MATERIAL FOR THIS EXERCISE:
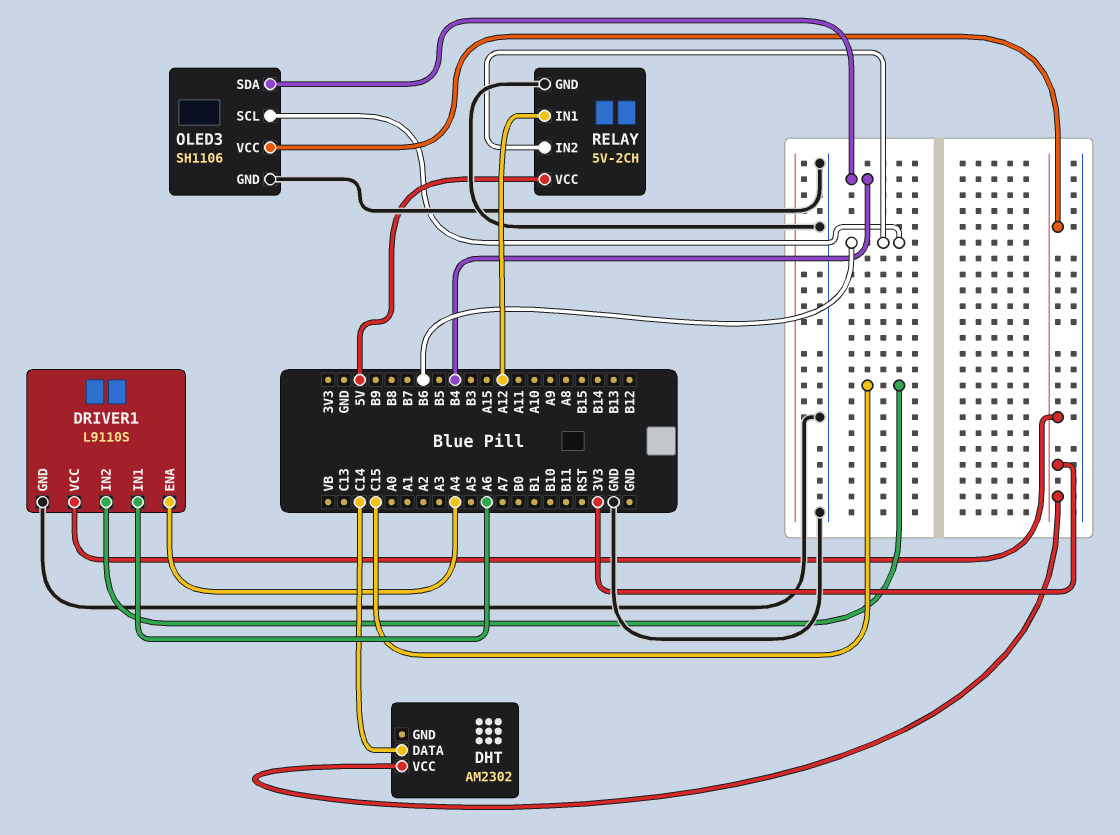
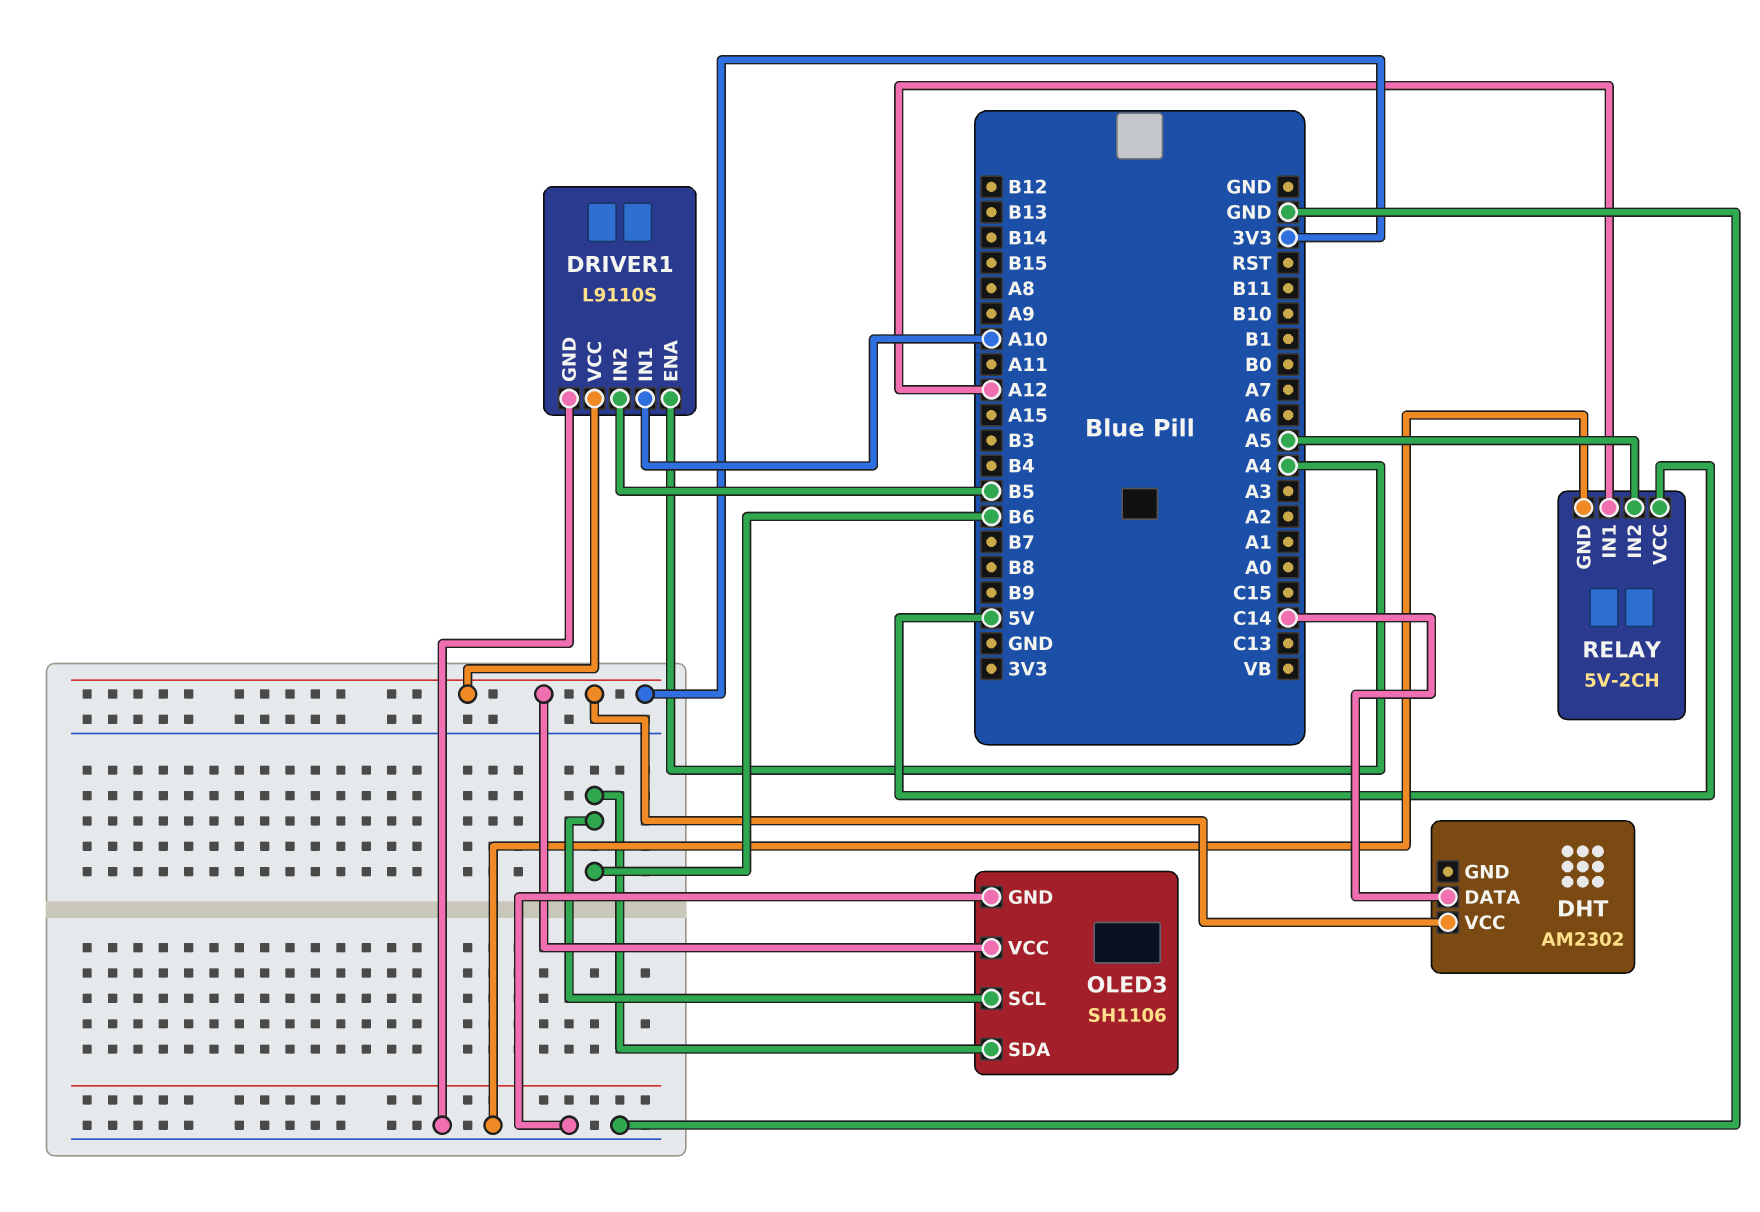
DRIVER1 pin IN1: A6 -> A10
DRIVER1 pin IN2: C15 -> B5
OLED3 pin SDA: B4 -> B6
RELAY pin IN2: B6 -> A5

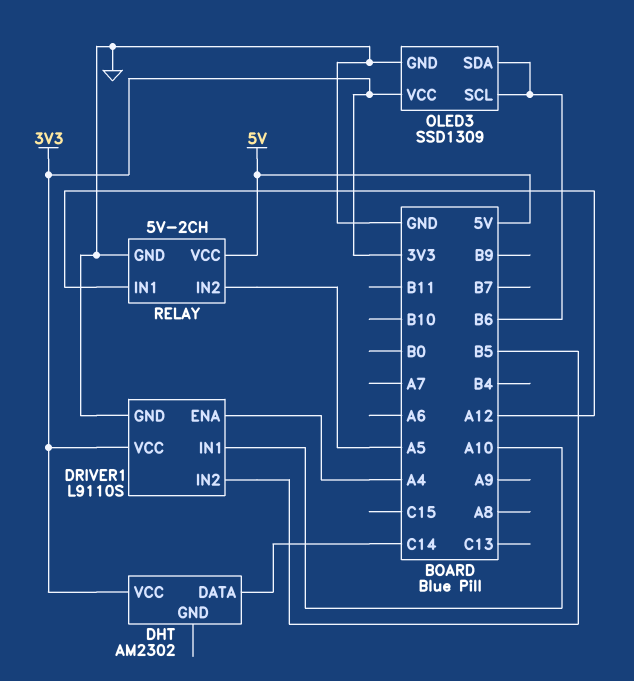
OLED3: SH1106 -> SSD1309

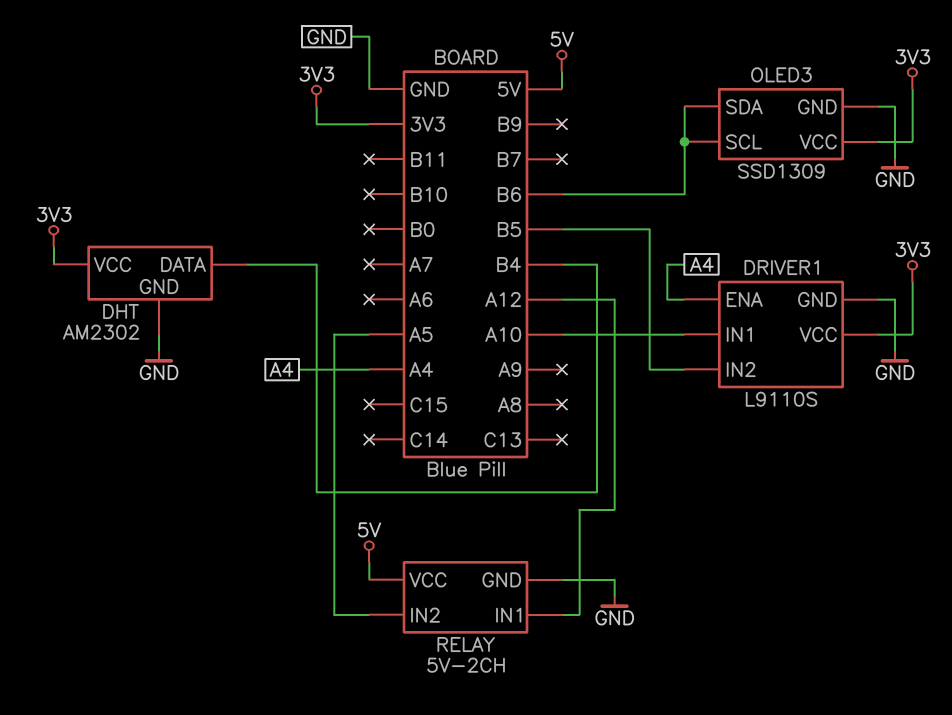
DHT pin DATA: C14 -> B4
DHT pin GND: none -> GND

TASK PROMPT: Transcribe the entries word for word, without their pictures.

WRITTEN ANSWER:
DRIVER1 pin IN1: A6 -> A10
DRIVER1 pin IN2: C15 -> B5
OLED3 pin SDA: B4 -> B6
RELAY pin IN2: B6 -> A5

OLED3: SH1106 -> SSD1309

DHT pin DATA: C14 -> B4
DHT pin GND: none -> GND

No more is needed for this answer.